WHAT THIS TASK INVOLVES: Write the listing below out again exactly, though only as far as the line with "green apple [617,156,654,192]", which is included.

DATA IN THIS EXERCISE:

↓

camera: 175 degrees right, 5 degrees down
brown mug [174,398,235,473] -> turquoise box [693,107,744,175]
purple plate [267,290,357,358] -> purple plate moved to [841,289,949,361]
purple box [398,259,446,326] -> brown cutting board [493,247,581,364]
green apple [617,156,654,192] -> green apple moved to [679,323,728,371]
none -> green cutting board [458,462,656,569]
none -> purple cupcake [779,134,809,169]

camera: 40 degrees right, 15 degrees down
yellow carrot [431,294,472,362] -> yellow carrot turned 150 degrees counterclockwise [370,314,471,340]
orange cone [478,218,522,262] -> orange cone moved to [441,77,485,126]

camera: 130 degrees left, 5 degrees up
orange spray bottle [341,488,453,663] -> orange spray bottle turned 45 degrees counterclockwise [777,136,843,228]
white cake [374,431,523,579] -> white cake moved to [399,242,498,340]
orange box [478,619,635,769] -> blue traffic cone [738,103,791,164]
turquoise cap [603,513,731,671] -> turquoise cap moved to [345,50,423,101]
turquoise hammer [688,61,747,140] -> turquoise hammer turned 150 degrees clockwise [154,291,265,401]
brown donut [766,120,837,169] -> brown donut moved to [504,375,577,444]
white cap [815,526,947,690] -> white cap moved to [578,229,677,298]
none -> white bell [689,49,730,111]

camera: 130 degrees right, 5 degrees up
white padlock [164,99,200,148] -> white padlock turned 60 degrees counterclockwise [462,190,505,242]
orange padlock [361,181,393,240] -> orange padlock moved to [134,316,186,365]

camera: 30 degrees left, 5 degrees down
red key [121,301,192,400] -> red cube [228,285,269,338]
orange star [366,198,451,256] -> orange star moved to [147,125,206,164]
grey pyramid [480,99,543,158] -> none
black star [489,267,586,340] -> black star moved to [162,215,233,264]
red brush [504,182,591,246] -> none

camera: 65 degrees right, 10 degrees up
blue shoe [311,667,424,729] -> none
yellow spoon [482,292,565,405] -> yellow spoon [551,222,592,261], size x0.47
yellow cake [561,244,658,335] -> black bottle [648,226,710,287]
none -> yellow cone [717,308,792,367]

↑

ANSWER BOX:
camera: 175 degrees right, 5 degrees down
brown mug [174,398,235,473] -> turquoise box [693,107,744,175]
purple plate [267,290,357,358] -> purple plate moved to [841,289,949,361]
purple box [398,259,446,326] -> brown cutting board [493,247,581,364]
green apple [617,156,654,192] -> green apple moved to [679,323,728,371]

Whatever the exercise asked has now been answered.